● **Problem statement**
Only an exact repetition is needed: the lines from the start of the listing below through the line that contains "was: juguete apilable/negro", pictures omitted.

● **Supplied records**
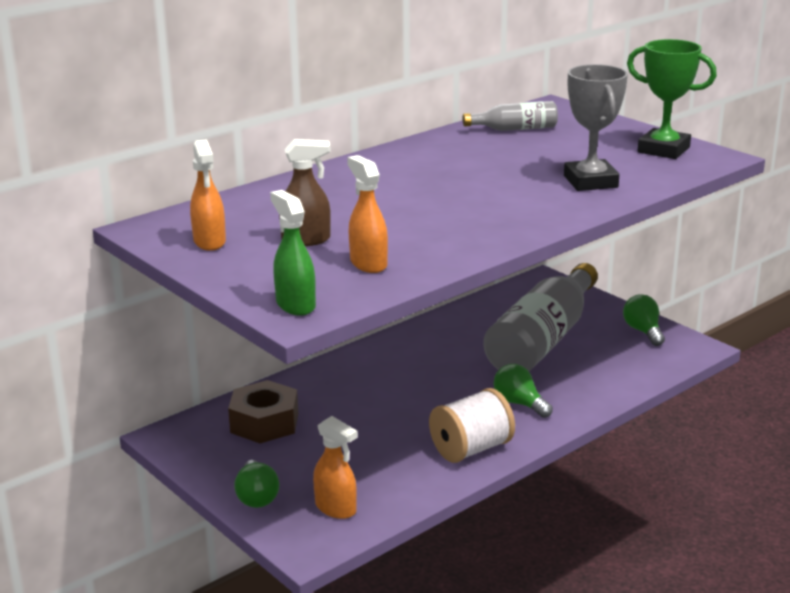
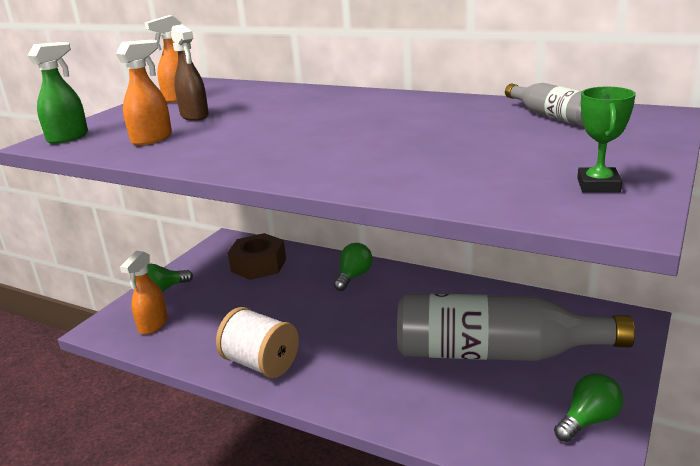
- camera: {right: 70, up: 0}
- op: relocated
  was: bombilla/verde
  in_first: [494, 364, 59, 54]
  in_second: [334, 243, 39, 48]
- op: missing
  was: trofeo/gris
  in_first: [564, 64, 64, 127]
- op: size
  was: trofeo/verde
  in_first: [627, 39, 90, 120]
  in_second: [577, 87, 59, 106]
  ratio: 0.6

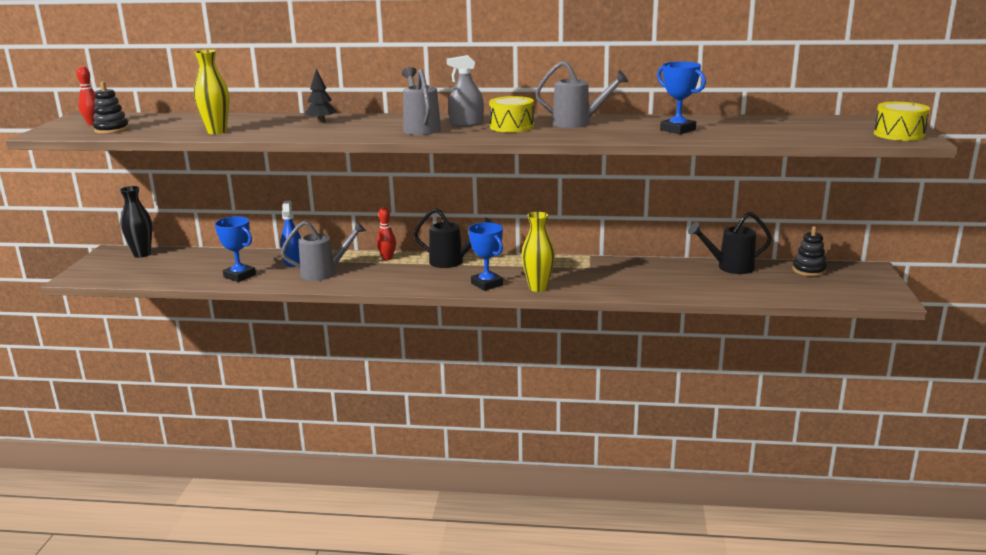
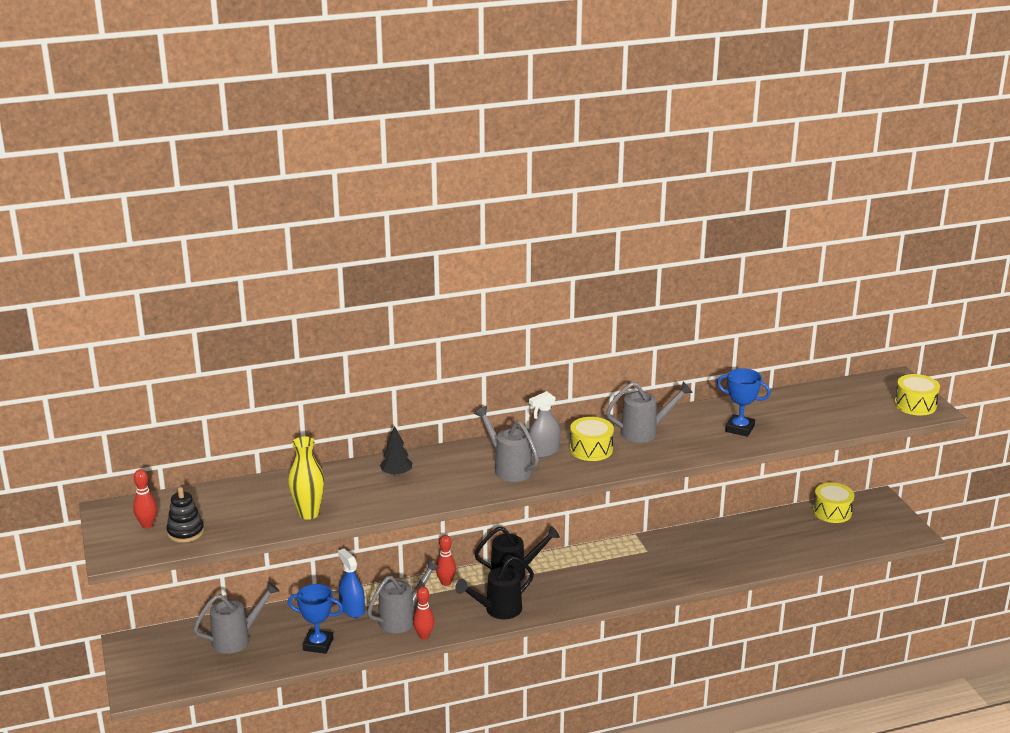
- camera: {right: -25, up: 5}
- op: missing
  was: florero/negro
  in_first: [120, 186, 32, 72]
- op: missing
  was: trofeo/azul
  in_first: [468, 222, 35, 69]
- op: missing
  was: florero/amarillo
  in_first: [522, 212, 33, 80]
- op: relocated
  was: regadera/negro
  in_first: [688, 212, 84, 62]
  in_second: [455, 556, 79, 63]
- op: exchanged
  was: juguete apilable/negro
  now: tambor/amarillo
  in_first: [793, 226, 34, 50]
  in_second: [813, 482, 41, 41]
- op: appeared
  now: regadera/gris
  in_second: [193, 581, 86, 73]
- op: appeared
  now: bolo/rojo
  in_second: [413, 586, 22, 53]

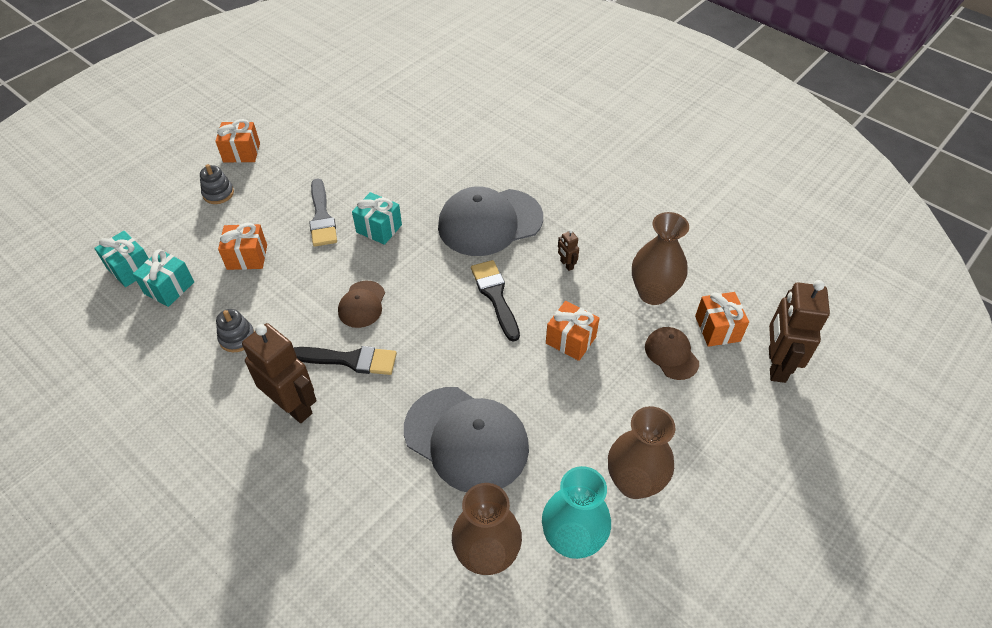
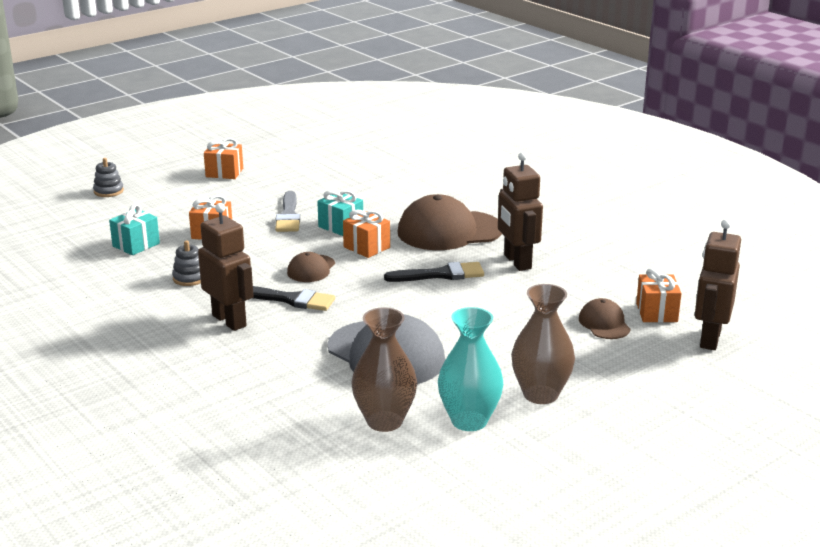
- camera: {right: 10, up: -25}
- op: missing
  was: regalo/turquesa
  in_first: [94, 231, 55, 56]
- op: relocated
  was: juguete apilable/gris
  in_first: [200, 164, 34, 40]
  in_second: [93, 158, 31, 39]
- op: colour
  was: gorra/gris
  now: gorra/marrón
  in_first: [438, 187, 105, 69]
  in_second: [398, 194, 104, 56]
- op: spun
  was: pincel/negro
  in_first: [471, 260, 49, 82]
  in_second: [384, 262, 100, 20]
  clockwise: 90
- op: relocated
  was: regalo/naranja
  in_first: [546, 301, 54, 60]
  in_second: [343, 210, 47, 48]
- op: size
  was: robot/marrón
  in_first: [558, 230, 21, 41]
  in_second: [498, 152, 45, 119]
  ratio: 2.34
- op: missing
  was: florero/marrón
  in_first: [632, 212, 57, 93]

● **Solution for this task**
- camera: {right: 70, up: 0}
- op: relocated
  was: bombilla/verde
  in_first: [494, 364, 59, 54]
  in_second: [334, 243, 39, 48]
- op: missing
  was: trofeo/gris
  in_first: [564, 64, 64, 127]
- op: size
  was: trofeo/verde
  in_first: [627, 39, 90, 120]
  in_second: [577, 87, 59, 106]
  ratio: 0.6

- camera: {right: -25, up: 5}
- op: missing
  was: florero/negro
  in_first: [120, 186, 32, 72]
- op: missing
  was: trofeo/azul
  in_first: [468, 222, 35, 69]
- op: missing
  was: florero/amarillo
  in_first: [522, 212, 33, 80]
- op: relocated
  was: regadera/negro
  in_first: [688, 212, 84, 62]
  in_second: [455, 556, 79, 63]
- op: exchanged
  was: juguete apilable/negro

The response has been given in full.